How to complete this task >>
In the material, copy the lines from the one with "coordinates (67, 224)." to the one with "What is the", changing "robe" to "coat" and keeping everything else the same.
+++ Input data +++
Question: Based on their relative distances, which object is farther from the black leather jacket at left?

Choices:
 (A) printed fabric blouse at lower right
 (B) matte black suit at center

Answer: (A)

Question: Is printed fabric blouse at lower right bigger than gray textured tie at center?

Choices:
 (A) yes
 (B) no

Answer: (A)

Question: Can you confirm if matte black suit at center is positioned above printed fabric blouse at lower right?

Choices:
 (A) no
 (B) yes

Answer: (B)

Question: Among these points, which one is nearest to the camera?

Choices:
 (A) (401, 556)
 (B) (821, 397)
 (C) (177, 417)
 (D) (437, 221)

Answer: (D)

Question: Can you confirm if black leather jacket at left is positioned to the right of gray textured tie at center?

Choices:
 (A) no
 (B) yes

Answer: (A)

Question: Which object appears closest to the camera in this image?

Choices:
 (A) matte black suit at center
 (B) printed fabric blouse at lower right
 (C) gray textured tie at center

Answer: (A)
+++
+++ Input data +++
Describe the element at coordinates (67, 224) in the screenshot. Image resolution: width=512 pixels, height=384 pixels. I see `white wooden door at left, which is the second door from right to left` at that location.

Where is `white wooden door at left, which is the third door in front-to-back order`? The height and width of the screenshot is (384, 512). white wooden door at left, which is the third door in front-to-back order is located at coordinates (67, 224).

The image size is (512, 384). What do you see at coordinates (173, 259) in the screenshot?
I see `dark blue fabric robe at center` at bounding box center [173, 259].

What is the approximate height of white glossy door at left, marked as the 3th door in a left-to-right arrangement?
+++
Task result >>
Where is `white wooden door at left, which is the third door in front-to-back order`? The height and width of the screenshot is (384, 512). white wooden door at left, which is the third door in front-to-back order is located at coordinates (67, 224).

The image size is (512, 384). What do you see at coordinates (173, 259) in the screenshot?
I see `dark blue fabric coat at center` at bounding box center [173, 259].

What is the approximate height of white glossy door at left, marked as the 3th door in a left-to-right arrangement?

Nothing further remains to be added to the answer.